**Task objective**
Once the images are set aside, output the listing exactly as it stands.

**Materials provided**
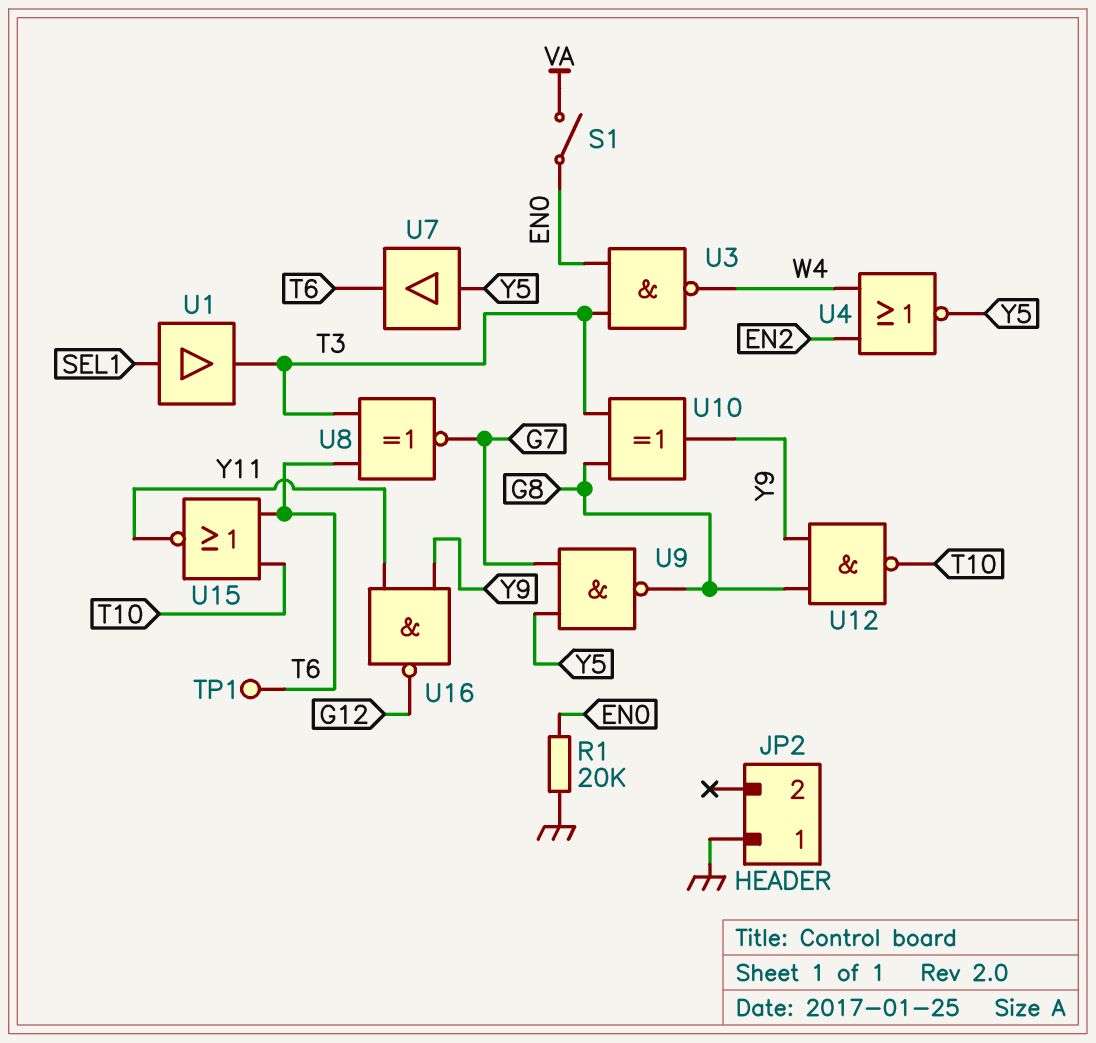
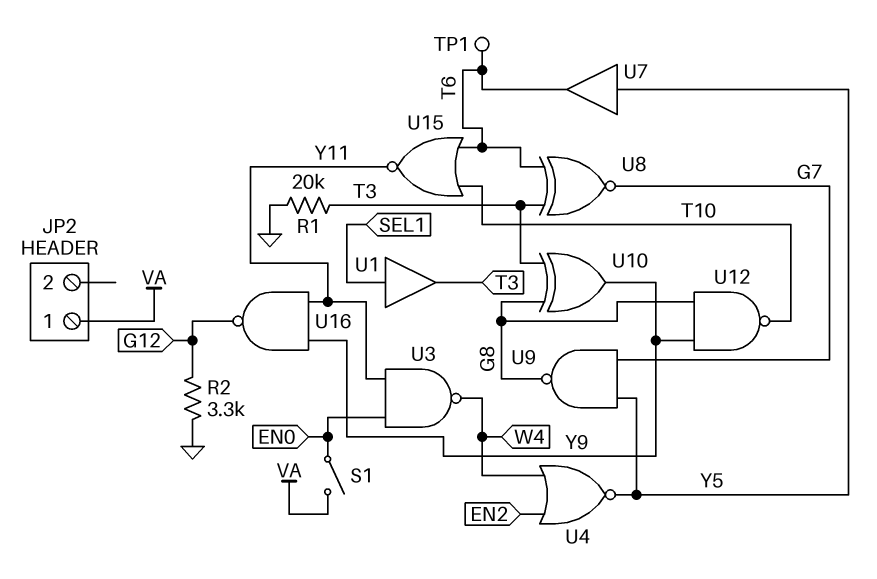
JP2 pin 1: GND -> VA
R1: 20k (EN0, GND) -> 20k (GND, T3)
R2: none -> 3.3k (G12, GND)
U3: NAND (in EN0, in T3, out W4) -> NAND (in EN0, in Y11, out W4)

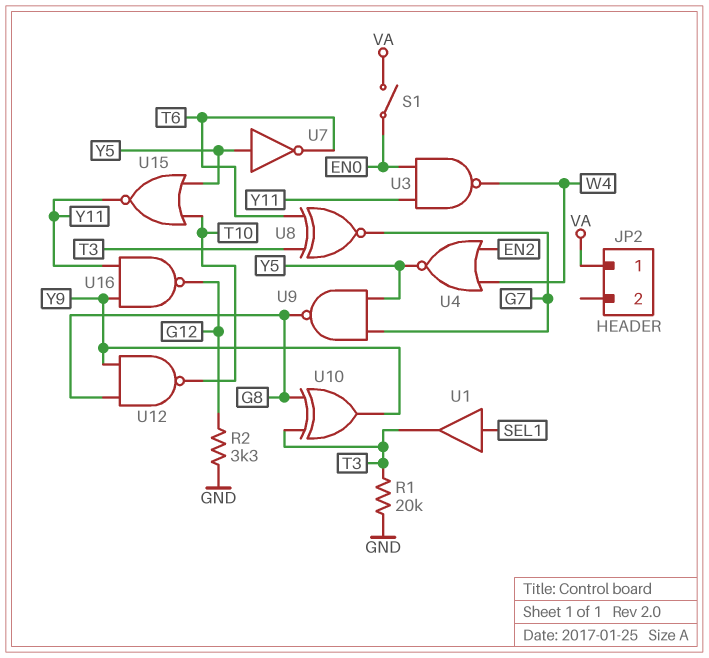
TP1: test point (T6) -> none
U7: buffer (in Y5, out T6) -> NOT (in Y5, out T6)
U15: NOR (in T6, in T10, out Y11) -> NOR (in T10, in Y5, out Y11)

**Output for this task**
JP2 pin 1: GND -> VA
R1: 20k (EN0, GND) -> 20k (GND, T3)
R2: none -> 3.3k (G12, GND)
U3: NAND (in EN0, in T3, out W4) -> NAND (in EN0, in Y11, out W4)

TP1: test point (T6) -> none
U7: buffer (in Y5, out T6) -> NOT (in Y5, out T6)
U15: NOR (in T6, in T10, out Y11) -> NOR (in T10, in Y5, out Y11)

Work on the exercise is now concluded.